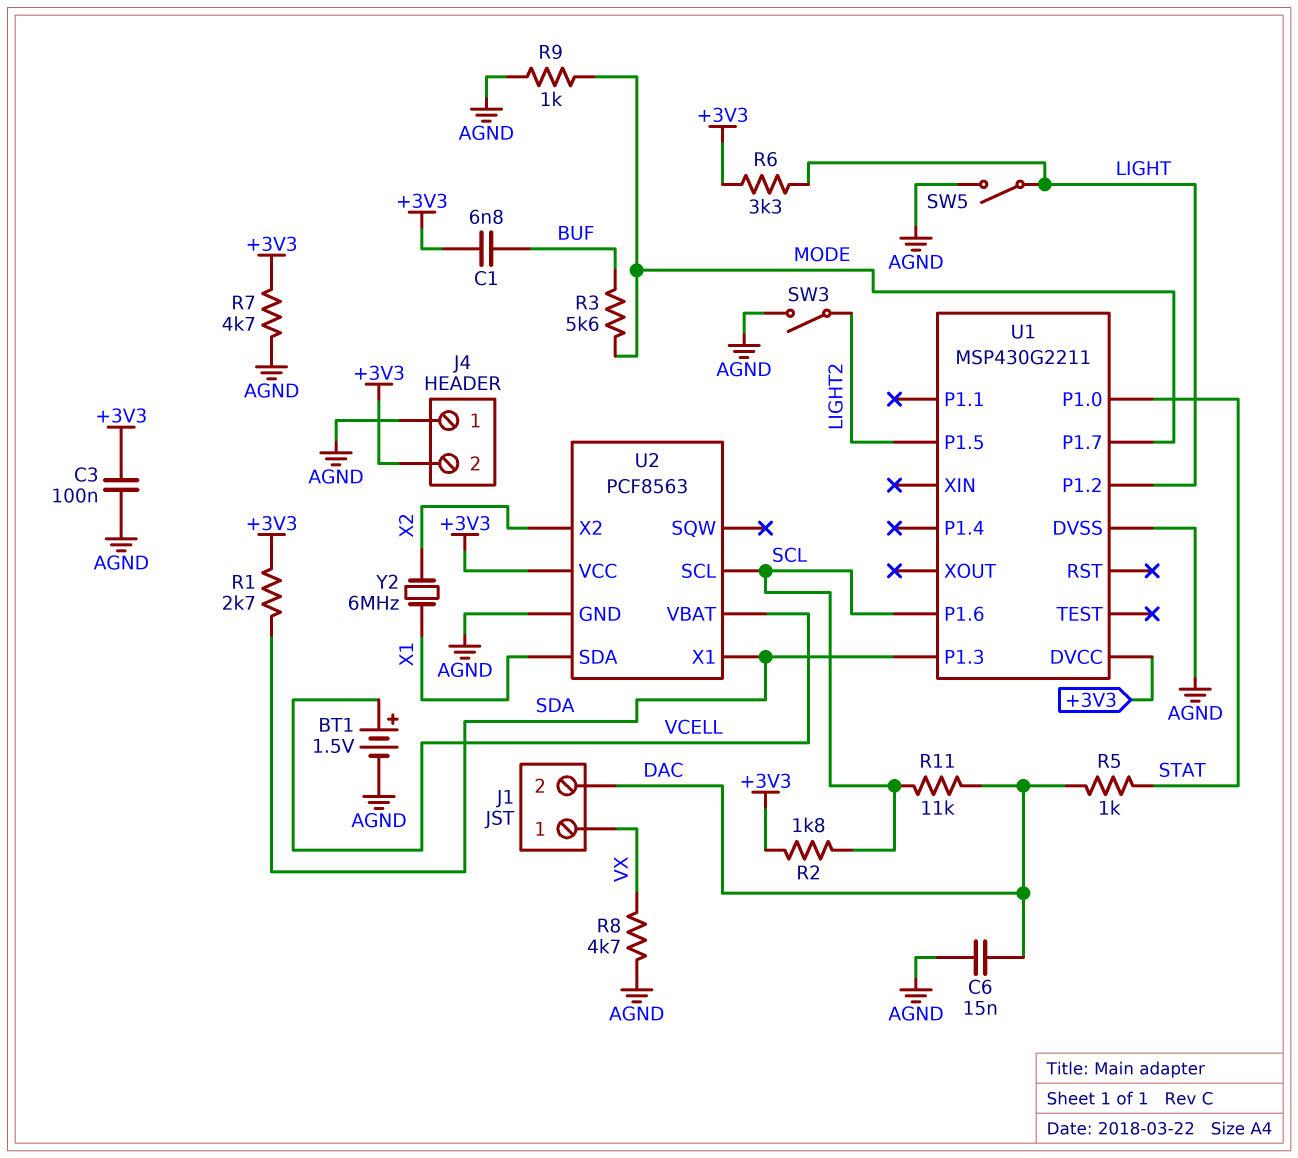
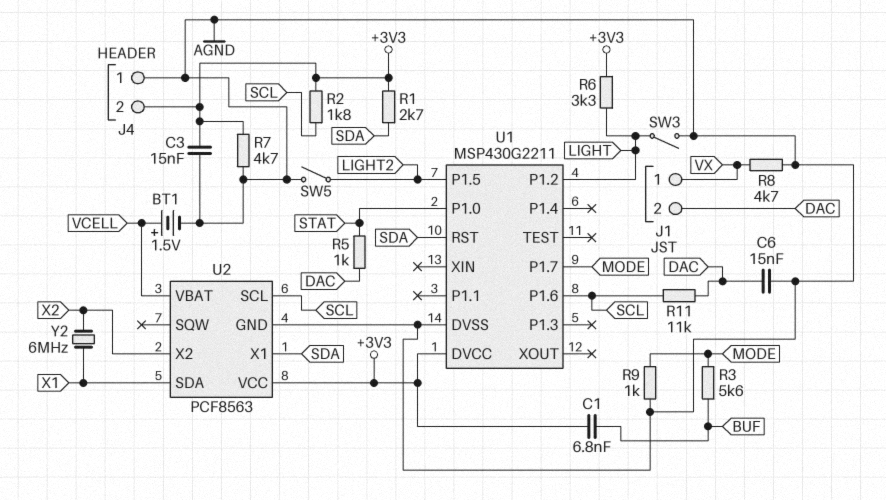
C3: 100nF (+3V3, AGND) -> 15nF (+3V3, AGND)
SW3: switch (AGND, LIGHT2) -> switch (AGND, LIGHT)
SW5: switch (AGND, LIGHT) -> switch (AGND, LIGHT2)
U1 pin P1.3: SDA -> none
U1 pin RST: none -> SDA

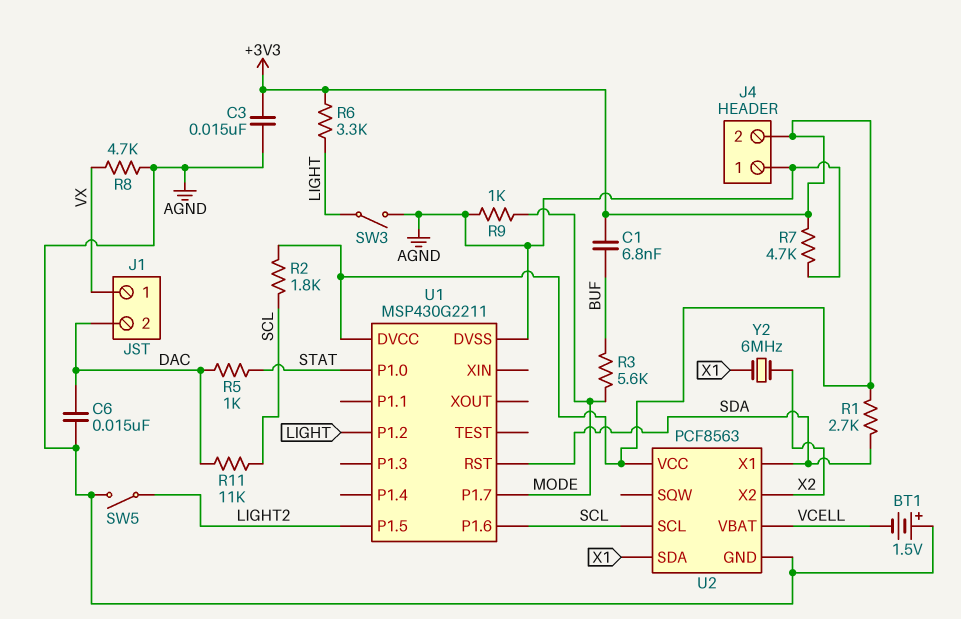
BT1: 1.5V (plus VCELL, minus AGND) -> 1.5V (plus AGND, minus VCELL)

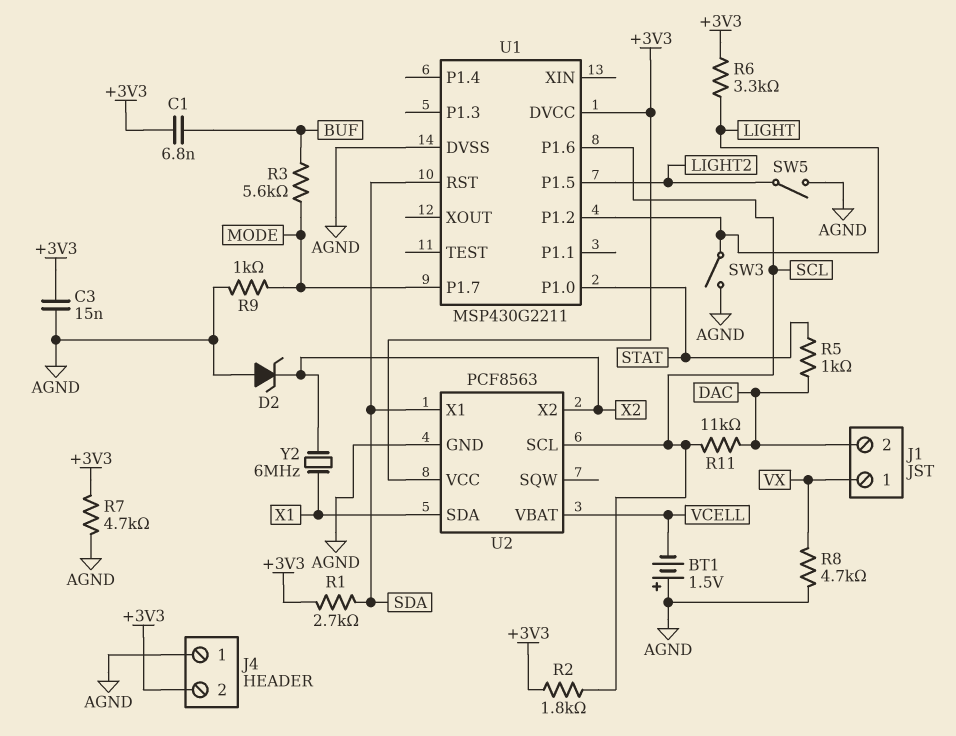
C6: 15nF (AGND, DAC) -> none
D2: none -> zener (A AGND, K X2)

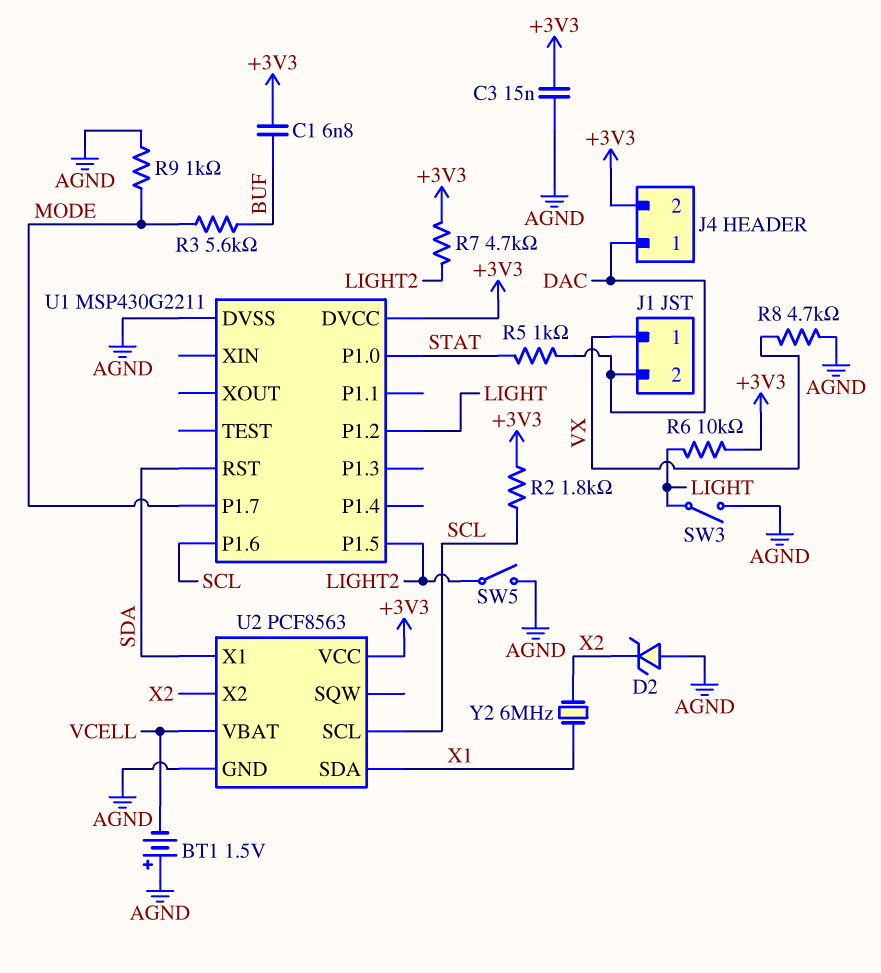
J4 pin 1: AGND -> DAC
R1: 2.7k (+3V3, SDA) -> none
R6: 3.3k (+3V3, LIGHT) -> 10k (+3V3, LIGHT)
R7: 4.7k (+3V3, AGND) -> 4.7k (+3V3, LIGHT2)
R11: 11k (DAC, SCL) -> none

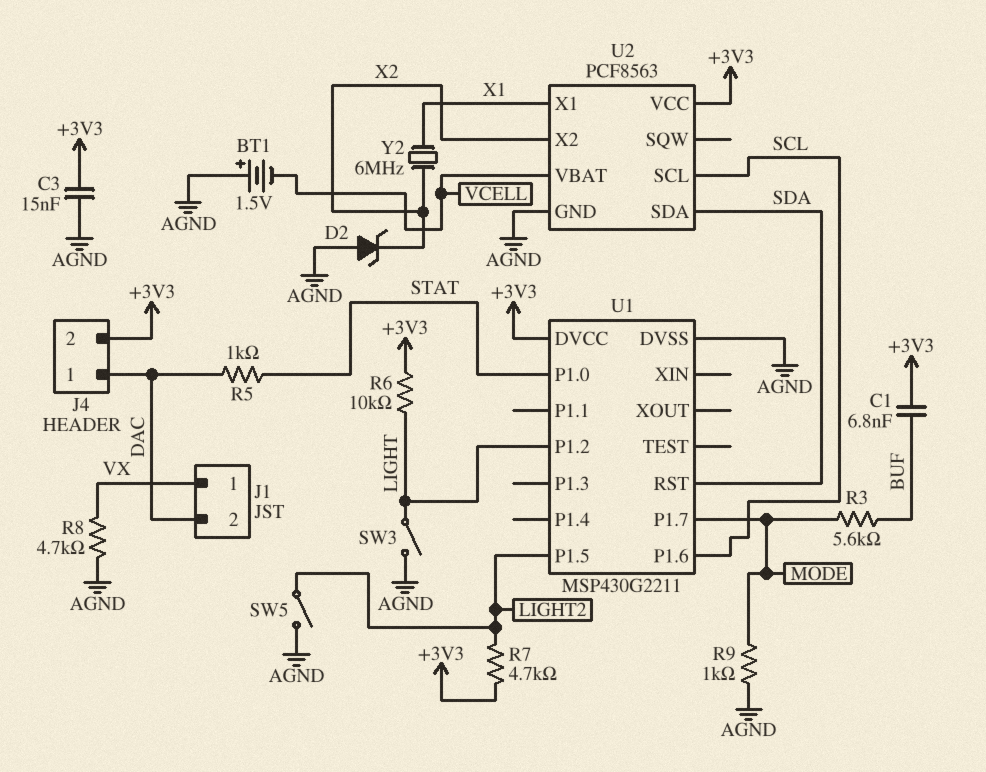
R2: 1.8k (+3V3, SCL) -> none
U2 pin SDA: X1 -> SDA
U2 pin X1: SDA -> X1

+===+

### TASK DETAILS
Reproduce the data above in full, exactly, with the images removed.

### RESPONSE TO THIS EXERCISE
C3: 100nF (+3V3, AGND) -> 15nF (+3V3, AGND)
SW3: switch (AGND, LIGHT2) -> switch (AGND, LIGHT)
SW5: switch (AGND, LIGHT) -> switch (AGND, LIGHT2)
U1 pin P1.3: SDA -> none
U1 pin RST: none -> SDA

BT1: 1.5V (plus VCELL, minus AGND) -> 1.5V (plus AGND, minus VCELL)

C6: 15nF (AGND, DAC) -> none
D2: none -> zener (A AGND, K X2)

J4 pin 1: AGND -> DAC
R1: 2.7k (+3V3, SDA) -> none
R6: 3.3k (+3V3, LIGHT) -> 10k (+3V3, LIGHT)
R7: 4.7k (+3V3, AGND) -> 4.7k (+3V3, LIGHT2)
R11: 11k (DAC, SCL) -> none

R2: 1.8k (+3V3, SCL) -> none
U2 pin SDA: X1 -> SDA
U2 pin X1: SDA -> X1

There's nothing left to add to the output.